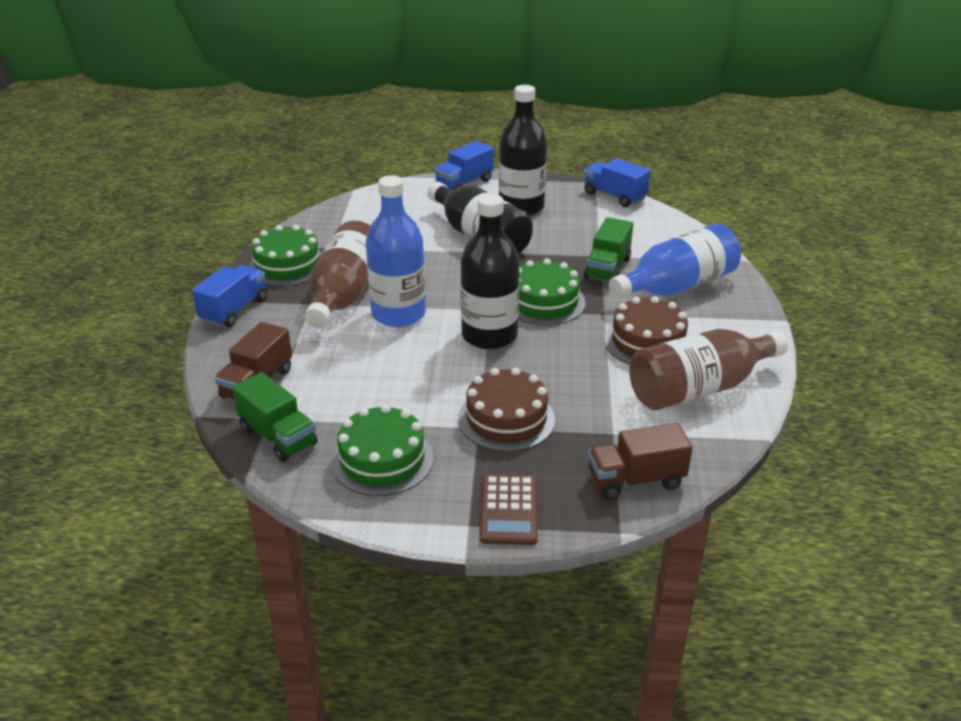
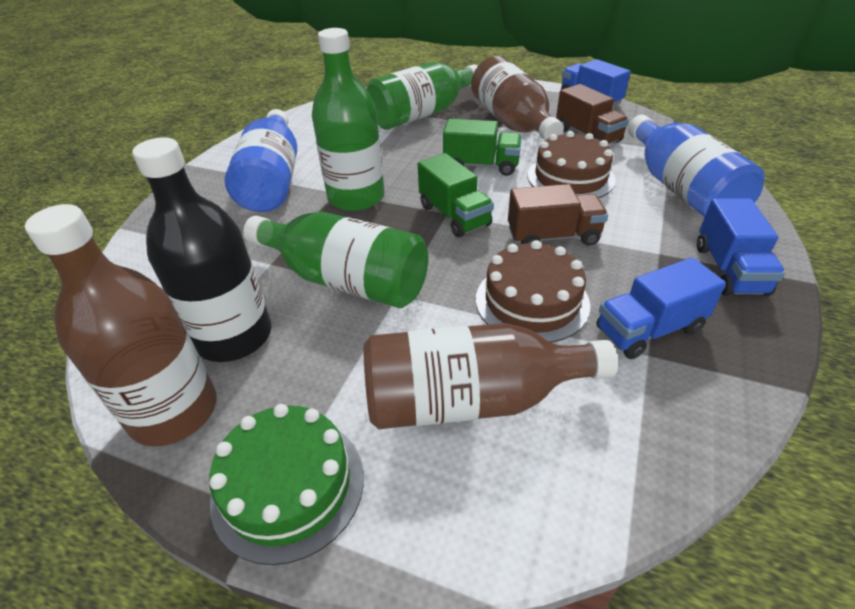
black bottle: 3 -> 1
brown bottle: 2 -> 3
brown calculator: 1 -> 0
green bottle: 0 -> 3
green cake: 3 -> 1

###

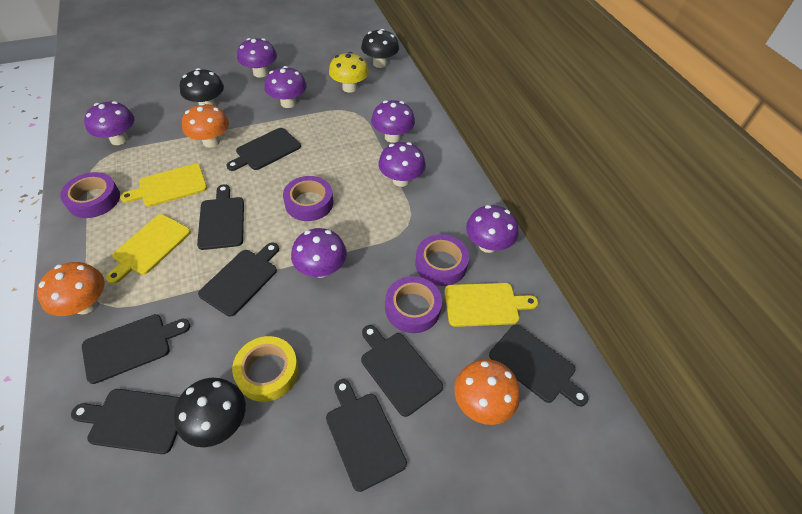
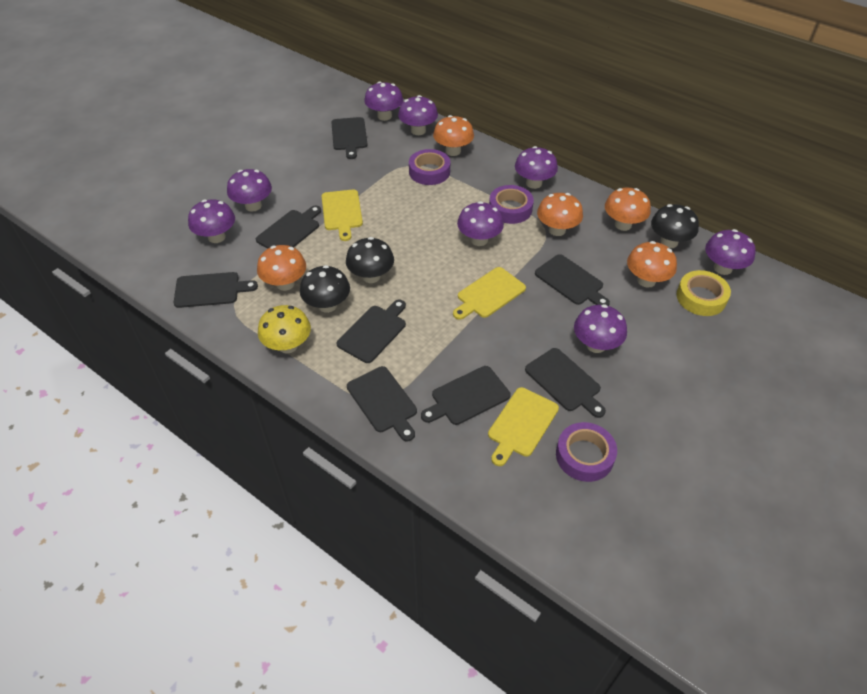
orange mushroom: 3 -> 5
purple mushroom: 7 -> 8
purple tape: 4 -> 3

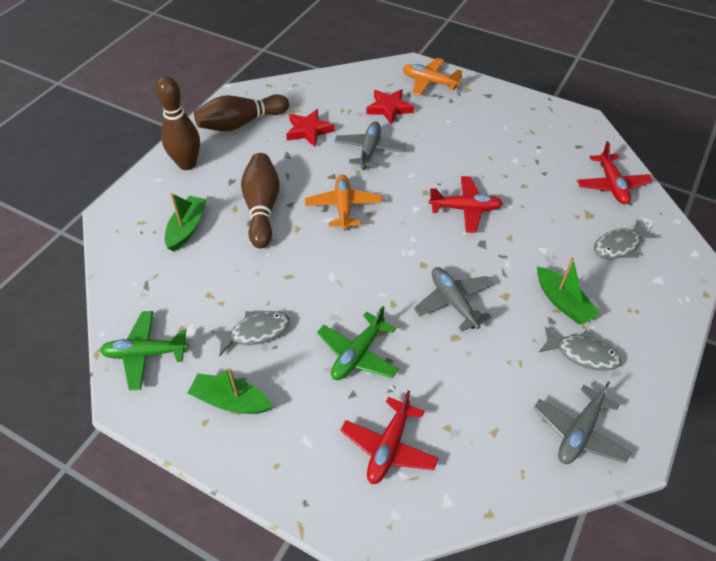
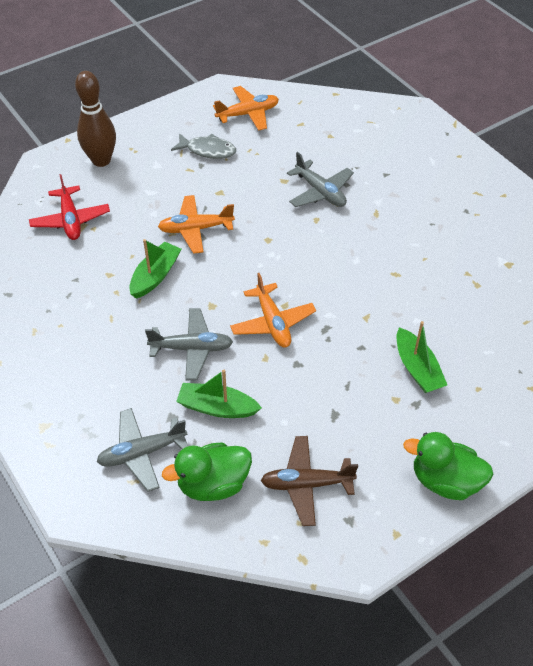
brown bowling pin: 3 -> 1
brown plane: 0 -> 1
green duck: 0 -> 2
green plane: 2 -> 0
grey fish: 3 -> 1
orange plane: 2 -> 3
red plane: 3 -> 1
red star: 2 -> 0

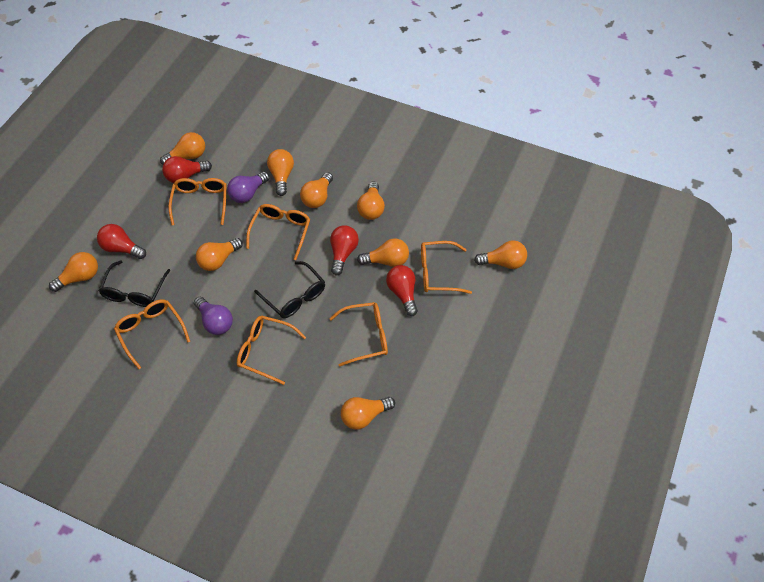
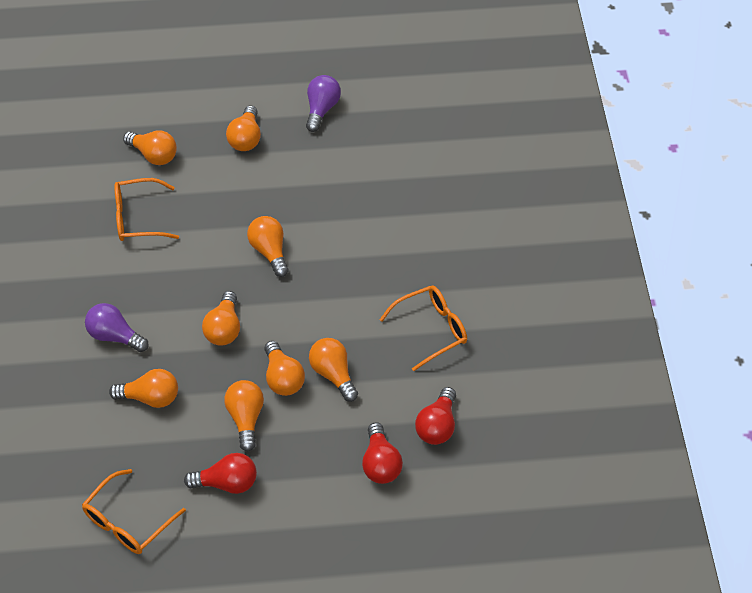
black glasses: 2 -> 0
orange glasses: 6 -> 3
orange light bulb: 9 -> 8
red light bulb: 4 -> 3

###

> Instructions for the task
Only one stretch of the material above is wanted: the line containing "brown plane: 0 -> 1" through the line containing "red light bulb: 4 -> 3". Restate it word for word, minus the pictures.

> Task solution
brown plane: 0 -> 1
green duck: 0 -> 2
green plane: 2 -> 0
grey fish: 3 -> 1
orange plane: 2 -> 3
red plane: 3 -> 1
red star: 2 -> 0

black glasses: 2 -> 0
orange glasses: 6 -> 3
orange light bulb: 9 -> 8
red light bulb: 4 -> 3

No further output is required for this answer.